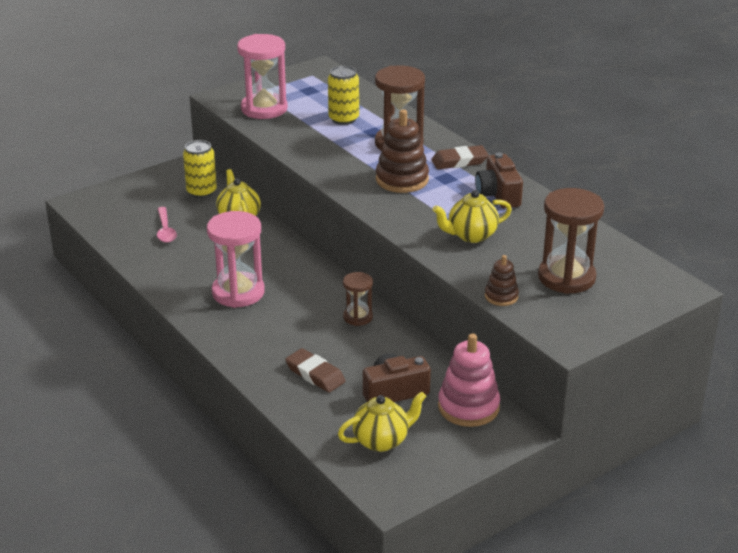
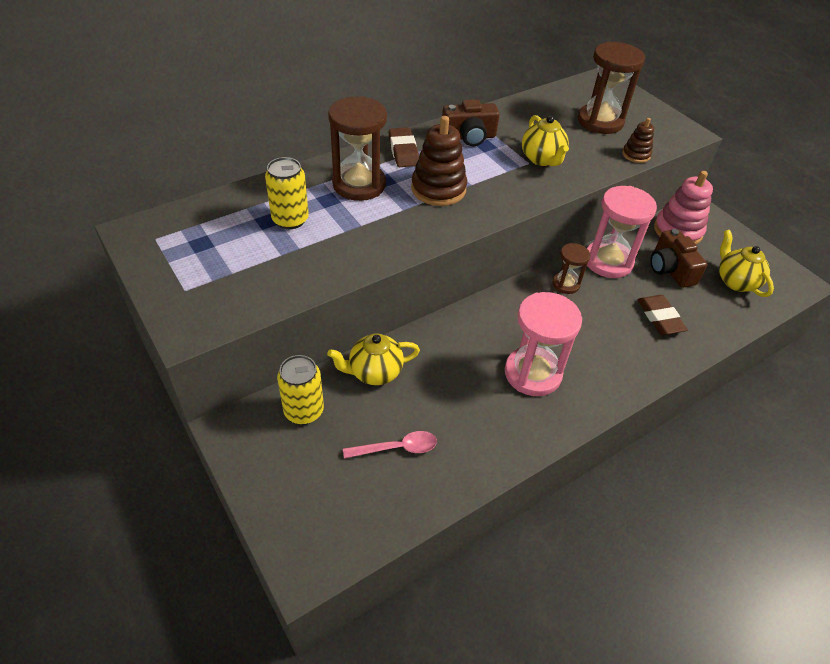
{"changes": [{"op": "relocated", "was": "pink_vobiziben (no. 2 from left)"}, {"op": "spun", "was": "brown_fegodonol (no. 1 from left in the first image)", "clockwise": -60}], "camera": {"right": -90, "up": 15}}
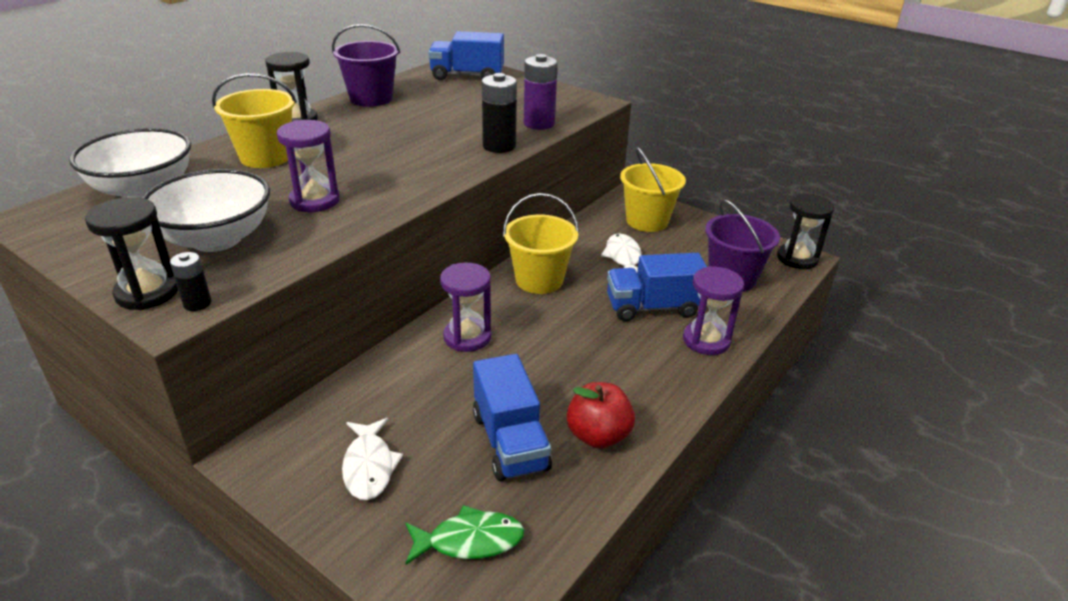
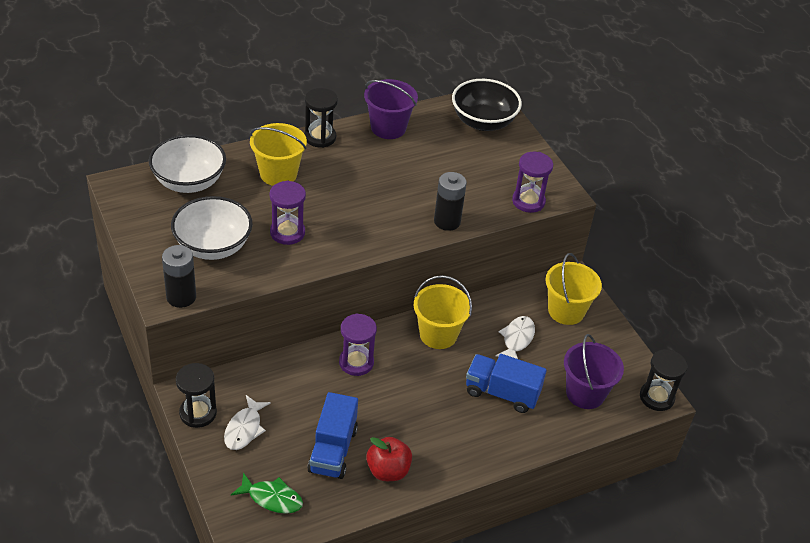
{"changes": [{"op": "missing", "was": "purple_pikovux"}, {"op": "relocated", "was": "black_vobiziben (no. 1 from left)"}, {"op": "relocated", "was": "purple_vobiziben (no. 3 from left)"}, {"op": "exchanged", "was": "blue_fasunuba (no. 1 from left)", "now": "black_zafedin"}, {"op": "size", "was": "black_pikovux (no. 1 from left)", "ratio": 1.82}], "camera": {"right": 25, "up": 10}}
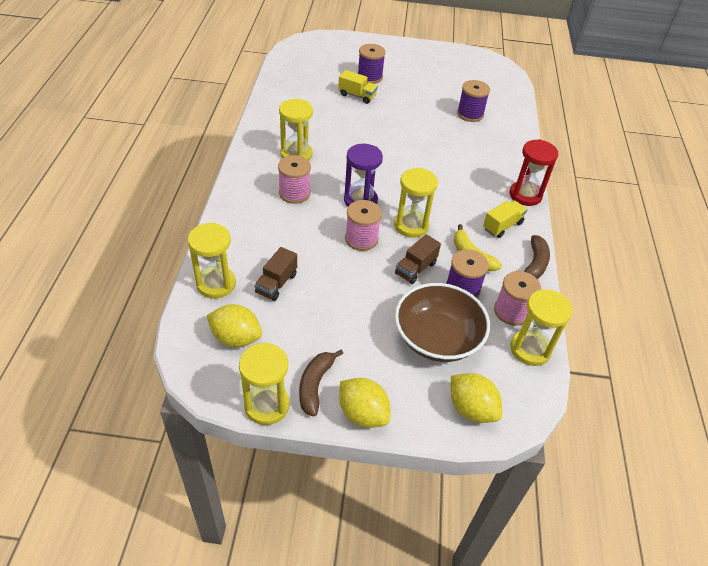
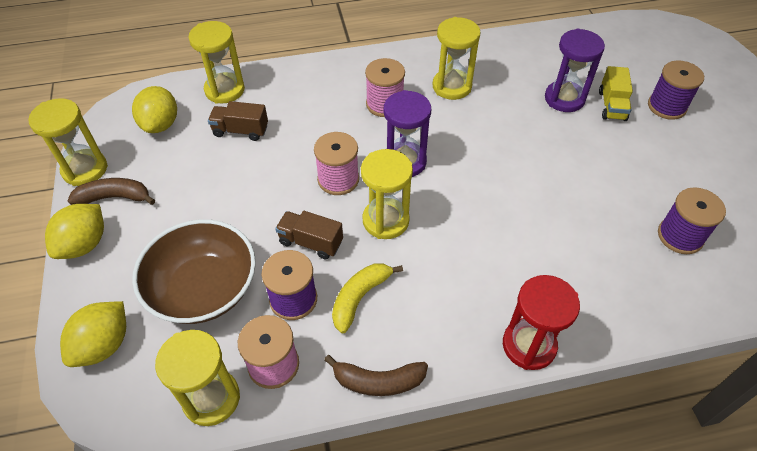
{"changes": [{"op": "missing", "was": "yellow_fasunuba (no. 2 from left)"}, {"op": "appeared", "now": "purple_vobiziben (no. 2 from left)"}], "camera": {"right": 75, "up": 5}}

_Problem statement_
Restate all of the material word for word. Keep out every picture.

_Solution_
{"changes": [{"op": "relocated", "was": "pink_vobiziben (no. 2 from left)"}, {"op": "spun", "was": "brown_fegodonol (no. 1 from left in the first image)", "clockwise": -60}], "camera": {"right": -90, "up": 15}}
{"changes": [{"op": "missing", "was": "purple_pikovux"}, {"op": "relocated", "was": "black_vobiziben (no. 1 from left)"}, {"op": "relocated", "was": "purple_vobiziben (no. 3 from left)"}, {"op": "exchanged", "was": "blue_fasunuba (no. 1 from left)", "now": "black_zafedin"}, {"op": "size", "was": "black_pikovux (no. 1 from left)", "ratio": 1.82}], "camera": {"right": 25, "up": 10}}
{"changes": [{"op": "missing", "was": "yellow_fasunuba (no. 2 from left)"}, {"op": "appeared", "now": "purple_vobiziben (no. 2 from left)"}], "camera": {"right": 75, "up": 5}}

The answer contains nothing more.